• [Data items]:
BEGIN
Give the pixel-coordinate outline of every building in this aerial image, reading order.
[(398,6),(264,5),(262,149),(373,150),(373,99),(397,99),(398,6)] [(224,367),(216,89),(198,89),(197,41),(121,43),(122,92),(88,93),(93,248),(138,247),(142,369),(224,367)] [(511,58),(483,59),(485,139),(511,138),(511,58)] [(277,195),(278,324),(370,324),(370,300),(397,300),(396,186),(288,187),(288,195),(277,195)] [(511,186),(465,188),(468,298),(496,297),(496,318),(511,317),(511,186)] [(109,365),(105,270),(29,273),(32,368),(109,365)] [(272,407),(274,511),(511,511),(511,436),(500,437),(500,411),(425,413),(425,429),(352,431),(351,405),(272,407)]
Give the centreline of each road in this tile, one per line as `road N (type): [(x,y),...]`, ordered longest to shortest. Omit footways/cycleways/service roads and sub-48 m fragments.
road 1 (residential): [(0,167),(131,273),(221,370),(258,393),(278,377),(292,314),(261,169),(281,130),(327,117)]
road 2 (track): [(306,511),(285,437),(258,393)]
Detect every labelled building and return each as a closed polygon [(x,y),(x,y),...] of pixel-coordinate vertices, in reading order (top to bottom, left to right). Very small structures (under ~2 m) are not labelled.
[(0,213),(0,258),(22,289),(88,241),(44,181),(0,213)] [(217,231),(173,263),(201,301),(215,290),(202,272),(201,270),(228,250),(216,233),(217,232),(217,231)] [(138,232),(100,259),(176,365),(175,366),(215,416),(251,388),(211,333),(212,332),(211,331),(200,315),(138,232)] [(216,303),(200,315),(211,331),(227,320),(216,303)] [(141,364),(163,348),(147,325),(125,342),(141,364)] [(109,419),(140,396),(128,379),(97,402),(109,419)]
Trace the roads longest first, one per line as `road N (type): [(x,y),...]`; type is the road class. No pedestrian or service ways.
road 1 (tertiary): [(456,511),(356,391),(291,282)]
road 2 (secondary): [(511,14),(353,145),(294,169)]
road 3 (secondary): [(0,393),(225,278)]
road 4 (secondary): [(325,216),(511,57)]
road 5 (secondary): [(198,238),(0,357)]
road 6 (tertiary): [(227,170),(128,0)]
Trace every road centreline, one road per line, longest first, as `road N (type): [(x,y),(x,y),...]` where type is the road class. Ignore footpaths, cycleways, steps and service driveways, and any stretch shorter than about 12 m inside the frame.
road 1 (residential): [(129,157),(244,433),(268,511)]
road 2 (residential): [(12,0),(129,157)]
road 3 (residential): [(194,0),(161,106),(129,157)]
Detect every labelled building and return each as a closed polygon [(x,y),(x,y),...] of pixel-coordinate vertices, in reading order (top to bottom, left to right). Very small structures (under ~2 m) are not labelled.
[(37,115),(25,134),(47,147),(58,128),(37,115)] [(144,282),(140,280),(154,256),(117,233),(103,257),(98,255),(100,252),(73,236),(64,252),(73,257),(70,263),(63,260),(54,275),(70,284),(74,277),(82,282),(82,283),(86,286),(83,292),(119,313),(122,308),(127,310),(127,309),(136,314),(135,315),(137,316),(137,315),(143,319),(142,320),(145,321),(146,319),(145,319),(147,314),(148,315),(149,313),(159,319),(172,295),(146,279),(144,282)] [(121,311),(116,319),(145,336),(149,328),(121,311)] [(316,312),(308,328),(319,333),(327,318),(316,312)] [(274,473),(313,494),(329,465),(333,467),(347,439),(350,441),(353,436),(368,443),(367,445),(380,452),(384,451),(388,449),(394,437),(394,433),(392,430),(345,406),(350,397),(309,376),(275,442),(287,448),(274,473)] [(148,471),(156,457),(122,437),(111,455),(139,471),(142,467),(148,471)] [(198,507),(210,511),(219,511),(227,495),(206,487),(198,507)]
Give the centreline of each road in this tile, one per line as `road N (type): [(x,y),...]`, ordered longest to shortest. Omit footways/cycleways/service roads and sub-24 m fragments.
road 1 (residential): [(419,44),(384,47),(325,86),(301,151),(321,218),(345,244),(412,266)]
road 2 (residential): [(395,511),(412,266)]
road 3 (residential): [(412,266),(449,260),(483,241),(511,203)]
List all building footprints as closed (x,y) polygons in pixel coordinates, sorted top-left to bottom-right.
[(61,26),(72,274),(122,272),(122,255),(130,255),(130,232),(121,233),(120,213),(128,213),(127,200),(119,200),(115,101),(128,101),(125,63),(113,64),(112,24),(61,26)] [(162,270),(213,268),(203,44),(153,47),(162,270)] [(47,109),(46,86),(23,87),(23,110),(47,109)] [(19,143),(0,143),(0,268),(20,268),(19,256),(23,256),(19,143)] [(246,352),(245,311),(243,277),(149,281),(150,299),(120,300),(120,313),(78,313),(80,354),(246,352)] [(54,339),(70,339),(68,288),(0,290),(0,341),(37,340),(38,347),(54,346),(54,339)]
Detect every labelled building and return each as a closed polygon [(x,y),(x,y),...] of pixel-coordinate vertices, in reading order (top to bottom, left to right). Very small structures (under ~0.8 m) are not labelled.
END
• [THE TASK]:
Output the lines of the map feature tracing data above as a Markdown table with the columns "Row" and "Line". Number every line and leave out any blank lines.

• [THE COMPLETED TASK]:
| Row | Line |
|---|---|
| 1 | Give the pixel-coordinate outline of every building in this aerial image, reading order. |
| 2 | [(398,6),(264,5),(262,149),(373,150),(373,99),(397,99),(398,6)] [(224,367),(216,89),(198,89),(197,41),(121,43),(122,92),(88,93),(93,248),(138,247),(142,369),(224,367)] [(511,58),(483,59),(485,139),(511,138),(511,58)] [(277,195),(278,324),(370,324),(370,300),(397,300),(396,186),(288,187),(288,195),(277,195)] [(511,186),(465,188),(468,298),(496,297),(496,318),(511,317),(511,186)] [(109,365),(105,270),(29,273),(32,368),(109,365)] [(272,407),(274,511),(511,511),(511,436),(500,437),(500,411),(425,413),(425,429),(352,431),(351,405),(272,407)] |
| 3 | Give the centreline of each road in this tile, one per line as `road N (type): [(x,y),...]`, ordered longest to shortest. Omit footways/cycleways/service roads and sub-48 m fragments. |
| 4 | road 1 (residential): [(0,167),(131,273),(221,370),(258,393),(278,377),(292,314),(261,169),(281,130),(327,117)] |
| 5 | road 2 (track): [(306,511),(285,437),(258,393)] |
| 6 | Detect every labelled building and return each as a closed polygon [(x,y),(x,y),...] of pixel-coordinate vertices, in reading order (top to bottom, left to right). Very small structures (under ~2 m) are not labelled. |
| 7 | [(0,213),(0,258),(22,289),(88,241),(44,181),(0,213)] [(217,231),(173,263),(201,301),(215,290),(202,272),(201,270),(228,250),(216,233),(217,232),(217,231)] [(138,232),(100,259),(176,365),(175,366),(215,416),(251,388),(211,333),(212,332),(211,331),(200,315),(138,232)] [(216,303),(200,315),(211,331),(227,320),(216,303)] [(141,364),(163,348),(147,325),(125,342),(141,364)] [(109,419),(140,396),(128,379),(97,402),(109,419)] |
| 8 | Trace the roads longest first, one per line as `road N (type): [(x,y),...]`; type is the road class. No pedestrian or service ways. |
| 9 | road 1 (tertiary): [(456,511),(356,391),(291,282)] |
| 10 | road 2 (secondary): [(511,14),(353,145),(294,169)] |
| 11 | road 3 (secondary): [(0,393),(225,278)] |
| 12 | road 4 (secondary): [(325,216),(511,57)] |
| 13 | road 5 (secondary): [(198,238),(0,357)] |
| 14 | road 6 (tertiary): [(227,170),(128,0)] |
| 15 | Trace every road centreline, one road per line, longest first, as `road N (type): [(x,y),(x,y),...]` where type is the road class. Ignore footpaths, cycleways, steps and service driveways, and any stretch shorter than about 12 m inside the frame. |
| 16 | road 1 (residential): [(129,157),(244,433),(268,511)] |
| 17 | road 2 (residential): [(12,0),(129,157)] |
| 18 | road 3 (residential): [(194,0),(161,106),(129,157)] |
| 19 | Detect every labelled building and return each as a closed polygon [(x,y),(x,y),...] of pixel-coordinate vertices, in reading order (top to bottom, left to right). Very small structures (under ~2 m) are not labelled. |
| 20 | [(37,115),(25,134),(47,147),(58,128),(37,115)] [(144,282),(140,280),(154,256),(117,233),(103,257),(98,255),(100,252),(73,236),(64,252),(73,257),(70,263),(63,260),(54,275),(70,284),(74,277),(82,282),(82,283),(86,286),(83,292),(119,313),(122,308),(127,310),(127,309),(136,314),(135,315),(137,316),(137,315),(143,319),(142,320),(145,321),(146,319),(145,319),(147,314),(148,315),(149,313),(159,319),(172,295),(146,279),(144,282)] [(121,311),(116,319),(145,336),(149,328),(121,311)] [(316,312),(308,328),(319,333),(327,318),(316,312)] [(274,473),(313,494),(329,465),(333,467),(347,439),(350,441),(353,436),(368,443),(367,445),(380,452),(384,451),(388,449),(394,437),(394,433),(392,430),(345,406),(350,397),(309,376),(275,442),(287,448),(274,473)] [(148,471),(156,457),(122,437),(111,455),(139,471),(142,467),(148,471)] [(198,507),(210,511),(219,511),(227,495),(206,487),(198,507)] |
| 21 | Give the centreline of each road in this tile, one per line as `road N (type): [(x,y),...]`, ordered longest to shortest. Omit footways/cycleways/service roads and sub-24 m fragments. |
| 22 | road 1 (residential): [(419,44),(384,47),(325,86),(301,151),(321,218),(345,244),(412,266)] |
| 23 | road 2 (residential): [(395,511),(412,266)] |
| 24 | road 3 (residential): [(412,266),(449,260),(483,241),(511,203)] |
| 25 | List all building footprints as closed (x,y) polygons in pixel coordinates, sorted top-left to bottom-right. |
| 26 | [(61,26),(72,274),(122,272),(122,255),(130,255),(130,232),(121,233),(120,213),(128,213),(127,200),(119,200),(115,101),(128,101),(125,63),(113,64),(112,24),(61,26)] [(162,270),(213,268),(203,44),(153,47),(162,270)] [(47,109),(46,86),(23,87),(23,110),(47,109)] [(19,143),(0,143),(0,268),(20,268),(19,256),(23,256),(19,143)] [(246,352),(245,311),(243,277),(149,281),(150,299),(120,300),(120,313),(78,313),(80,354),(246,352)] [(54,339),(70,339),(68,288),(0,290),(0,341),(37,340),(38,347),(54,346),(54,339)] |
| 27 | Detect every labelled building and return each as a closed polygon [(x,y),(x,y),...] of pixel-coordinate vertices, in reading order (top to bottom, left to right). Very small structures (under ~0.8 m) are not labelled. |